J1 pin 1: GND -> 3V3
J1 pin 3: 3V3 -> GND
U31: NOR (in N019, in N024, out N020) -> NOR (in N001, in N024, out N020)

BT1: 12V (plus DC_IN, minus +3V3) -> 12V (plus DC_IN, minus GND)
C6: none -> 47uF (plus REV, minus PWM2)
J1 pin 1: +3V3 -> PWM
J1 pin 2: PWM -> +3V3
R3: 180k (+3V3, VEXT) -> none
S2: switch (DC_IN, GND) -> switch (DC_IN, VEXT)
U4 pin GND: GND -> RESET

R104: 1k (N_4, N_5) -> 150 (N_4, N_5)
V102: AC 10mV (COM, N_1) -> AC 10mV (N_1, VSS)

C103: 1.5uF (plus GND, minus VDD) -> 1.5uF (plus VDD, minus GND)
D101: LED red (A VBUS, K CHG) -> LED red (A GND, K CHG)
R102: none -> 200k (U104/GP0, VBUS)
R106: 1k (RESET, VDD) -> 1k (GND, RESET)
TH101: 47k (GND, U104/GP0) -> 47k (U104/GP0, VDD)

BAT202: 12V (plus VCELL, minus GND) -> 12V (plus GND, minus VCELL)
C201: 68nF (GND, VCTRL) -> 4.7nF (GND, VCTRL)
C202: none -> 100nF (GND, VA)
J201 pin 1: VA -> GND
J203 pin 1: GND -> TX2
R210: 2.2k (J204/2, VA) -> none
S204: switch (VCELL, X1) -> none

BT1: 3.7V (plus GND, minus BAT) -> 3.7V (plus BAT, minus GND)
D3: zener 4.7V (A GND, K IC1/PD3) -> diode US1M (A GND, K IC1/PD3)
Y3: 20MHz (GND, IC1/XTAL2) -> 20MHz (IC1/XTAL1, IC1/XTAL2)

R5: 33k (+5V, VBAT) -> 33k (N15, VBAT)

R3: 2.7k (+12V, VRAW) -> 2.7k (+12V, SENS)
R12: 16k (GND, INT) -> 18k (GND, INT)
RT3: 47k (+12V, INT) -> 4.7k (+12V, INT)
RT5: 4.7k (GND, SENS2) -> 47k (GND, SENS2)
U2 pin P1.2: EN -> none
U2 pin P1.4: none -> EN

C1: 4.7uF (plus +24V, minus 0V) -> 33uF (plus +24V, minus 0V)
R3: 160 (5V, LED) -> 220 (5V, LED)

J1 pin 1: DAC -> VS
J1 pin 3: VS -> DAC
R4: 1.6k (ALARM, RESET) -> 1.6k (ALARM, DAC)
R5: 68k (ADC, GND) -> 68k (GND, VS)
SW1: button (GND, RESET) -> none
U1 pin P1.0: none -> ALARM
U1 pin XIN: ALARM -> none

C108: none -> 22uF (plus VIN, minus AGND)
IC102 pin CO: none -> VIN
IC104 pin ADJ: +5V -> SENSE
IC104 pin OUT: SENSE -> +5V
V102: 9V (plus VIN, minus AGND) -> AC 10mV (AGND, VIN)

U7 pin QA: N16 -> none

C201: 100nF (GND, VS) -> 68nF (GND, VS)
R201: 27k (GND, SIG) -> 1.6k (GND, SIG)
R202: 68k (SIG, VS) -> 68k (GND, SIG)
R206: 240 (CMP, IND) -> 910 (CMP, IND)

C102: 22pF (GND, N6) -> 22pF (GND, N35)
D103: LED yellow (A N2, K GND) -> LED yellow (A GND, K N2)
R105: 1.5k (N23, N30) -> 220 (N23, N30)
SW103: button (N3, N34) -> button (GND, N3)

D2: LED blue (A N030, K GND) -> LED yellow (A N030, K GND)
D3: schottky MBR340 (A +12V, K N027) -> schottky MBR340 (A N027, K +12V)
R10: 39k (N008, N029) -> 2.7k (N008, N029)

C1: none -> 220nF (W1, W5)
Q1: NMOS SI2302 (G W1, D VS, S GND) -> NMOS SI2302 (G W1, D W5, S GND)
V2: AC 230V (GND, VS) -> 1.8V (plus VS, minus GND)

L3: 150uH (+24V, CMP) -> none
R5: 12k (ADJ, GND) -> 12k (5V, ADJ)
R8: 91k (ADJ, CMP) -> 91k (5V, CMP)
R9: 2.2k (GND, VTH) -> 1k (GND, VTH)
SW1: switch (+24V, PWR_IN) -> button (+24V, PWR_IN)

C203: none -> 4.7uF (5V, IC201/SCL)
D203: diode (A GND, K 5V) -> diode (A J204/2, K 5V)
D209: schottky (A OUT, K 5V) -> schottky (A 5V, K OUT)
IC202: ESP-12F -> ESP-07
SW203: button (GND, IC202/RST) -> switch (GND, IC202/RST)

» Work order
Copy out the lines above exactly, beginning at the one that contains "U31: NOR (in" and ending at the one that contains "C202: none -> 100nF (GND, VA)".

» Completed task
U31: NOR (in N019, in N024, out N020) -> NOR (in N001, in N024, out N020)

BT1: 12V (plus DC_IN, minus +3V3) -> 12V (plus DC_IN, minus GND)
C6: none -> 47uF (plus REV, minus PWM2)
J1 pin 1: +3V3 -> PWM
J1 pin 2: PWM -> +3V3
R3: 180k (+3V3, VEXT) -> none
S2: switch (DC_IN, GND) -> switch (DC_IN, VEXT)
U4 pin GND: GND -> RESET

R104: 1k (N_4, N_5) -> 150 (N_4, N_5)
V102: AC 10mV (COM, N_1) -> AC 10mV (N_1, VSS)

C103: 1.5uF (plus GND, minus VDD) -> 1.5uF (plus VDD, minus GND)
D101: LED red (A VBUS, K CHG) -> LED red (A GND, K CHG)
R102: none -> 200k (U104/GP0, VBUS)
R106: 1k (RESET, VDD) -> 1k (GND, RESET)
TH101: 47k (GND, U104/GP0) -> 47k (U104/GP0, VDD)

BAT202: 12V (plus VCELL, minus GND) -> 12V (plus GND, minus VCELL)
C201: 68nF (GND, VCTRL) -> 4.7nF (GND, VCTRL)
C202: none -> 100nF (GND, VA)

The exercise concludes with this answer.